▶ GOAL OF THE EXERCISE
Return, exactly and in full, the lines of the records below starting at the one with "pink lamp: 2 -> 1" and ending at the one with "purple scissors: 12 -> 14", and no other lines.

▶ SOURCE RECORDS
-=-=-=-=-

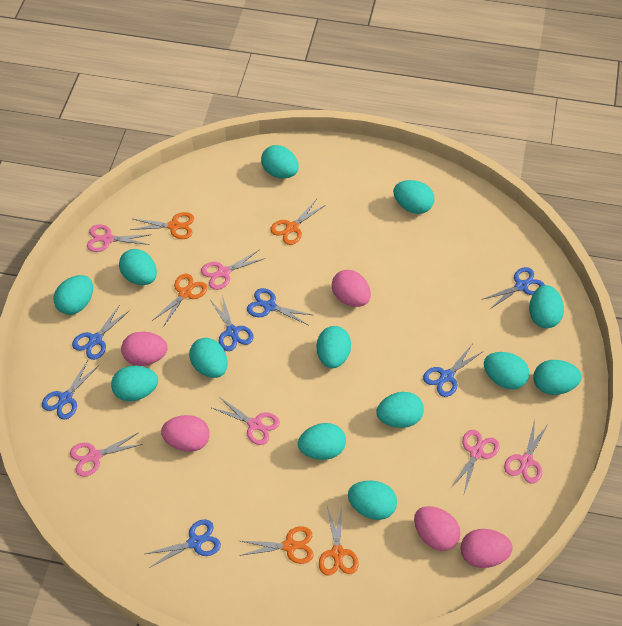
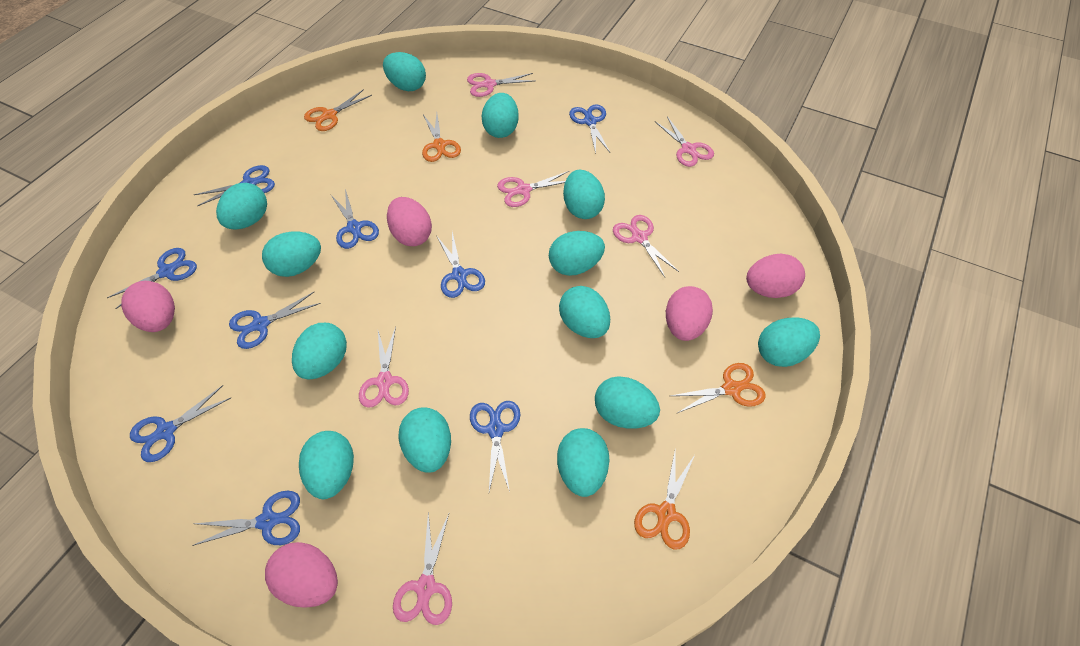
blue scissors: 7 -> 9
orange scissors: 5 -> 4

-=-=-=-=-

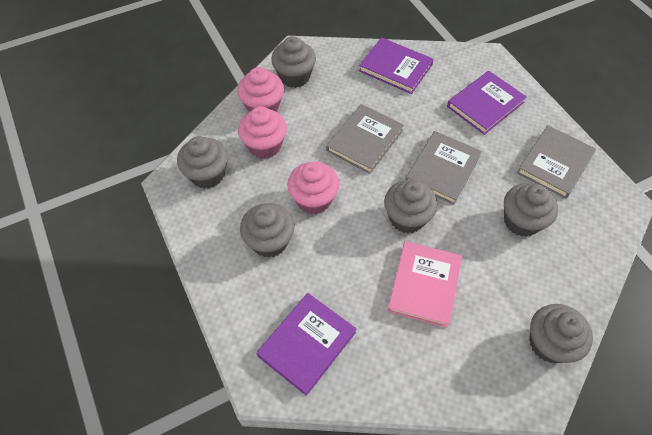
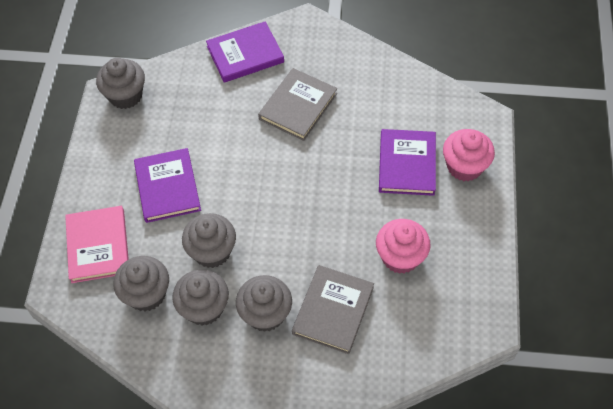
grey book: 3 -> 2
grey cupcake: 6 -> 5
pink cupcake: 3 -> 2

-=-=-=-=-

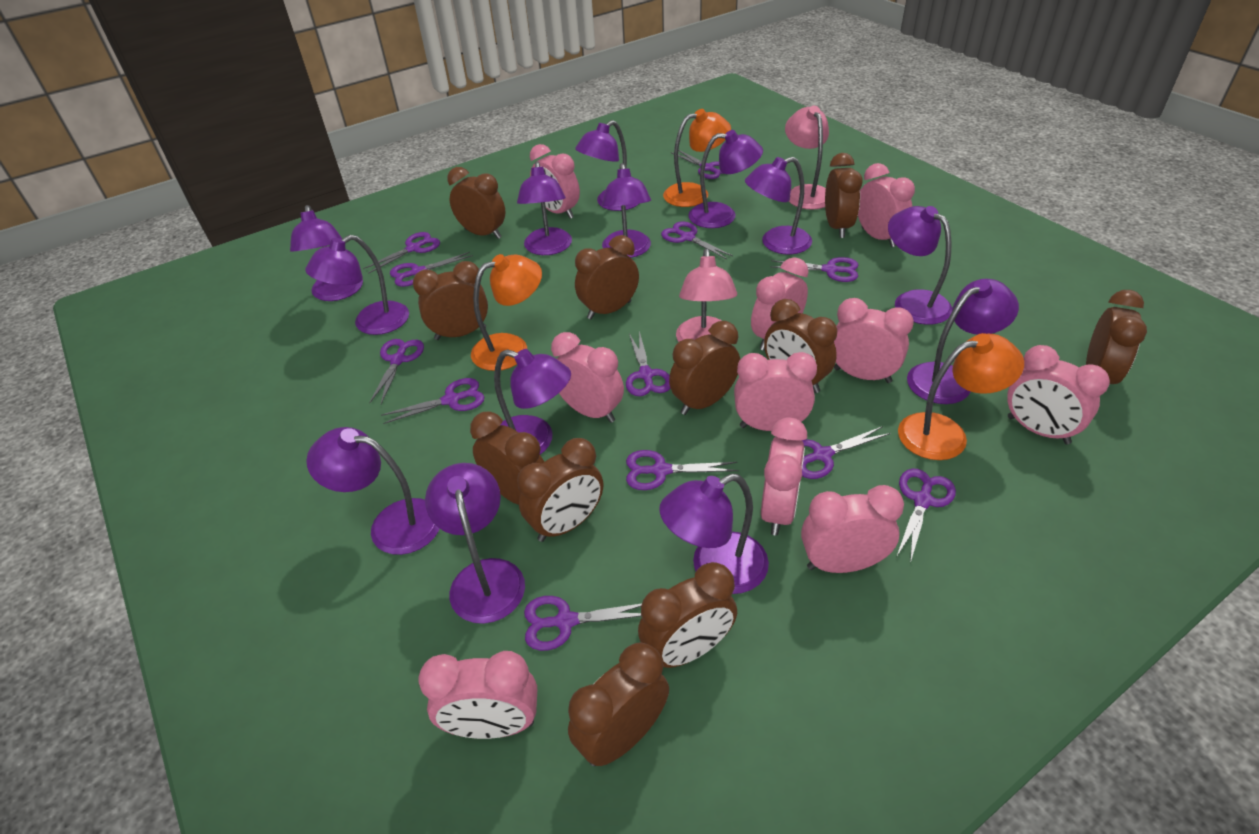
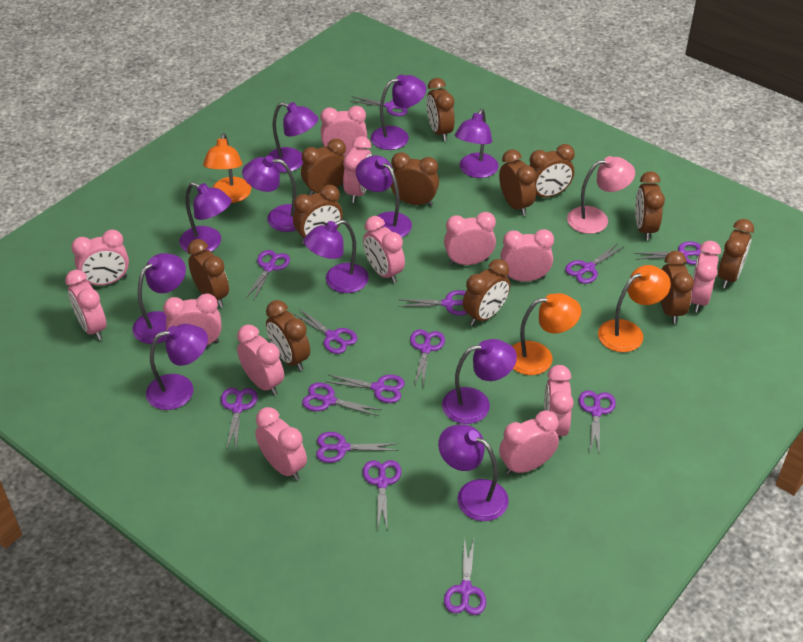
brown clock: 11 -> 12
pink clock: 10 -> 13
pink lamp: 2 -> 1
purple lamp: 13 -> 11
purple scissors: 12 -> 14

-=-=-=-=-

▶ EXERCISE RESPONSE
pink lamp: 2 -> 1
purple lamp: 13 -> 11
purple scissors: 12 -> 14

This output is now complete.